### Study material
----------------
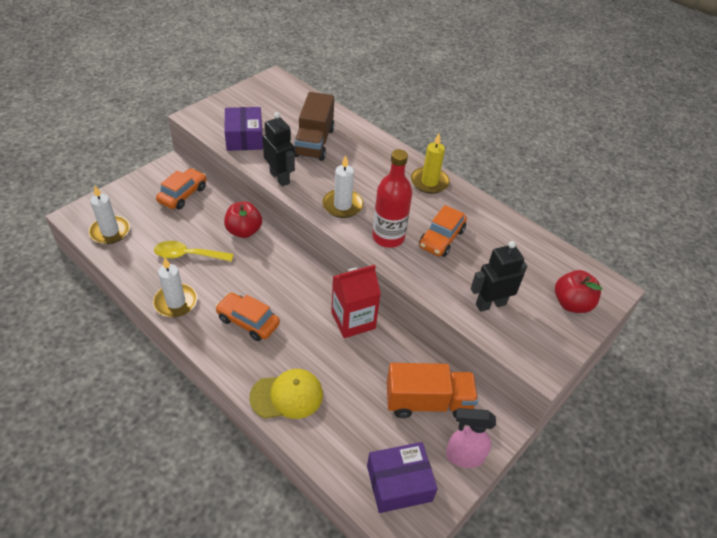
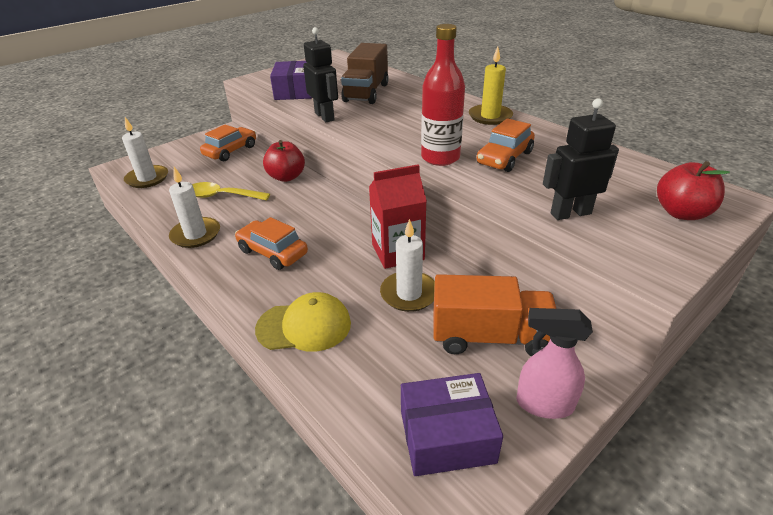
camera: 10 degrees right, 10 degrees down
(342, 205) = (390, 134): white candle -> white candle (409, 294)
----------------
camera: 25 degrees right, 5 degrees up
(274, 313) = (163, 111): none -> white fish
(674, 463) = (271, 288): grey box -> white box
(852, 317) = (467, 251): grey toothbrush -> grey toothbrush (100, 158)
----------------
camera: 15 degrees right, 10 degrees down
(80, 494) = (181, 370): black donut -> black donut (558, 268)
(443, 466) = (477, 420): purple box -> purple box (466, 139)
----------------
### Required work
Gather, from the listing above, every line carrying the word "right".

### Final answer
camera: 10 degrees right, 10 degrees down
camera: 25 degrees right, 5 degrees up
camera: 15 degrees right, 10 degrees down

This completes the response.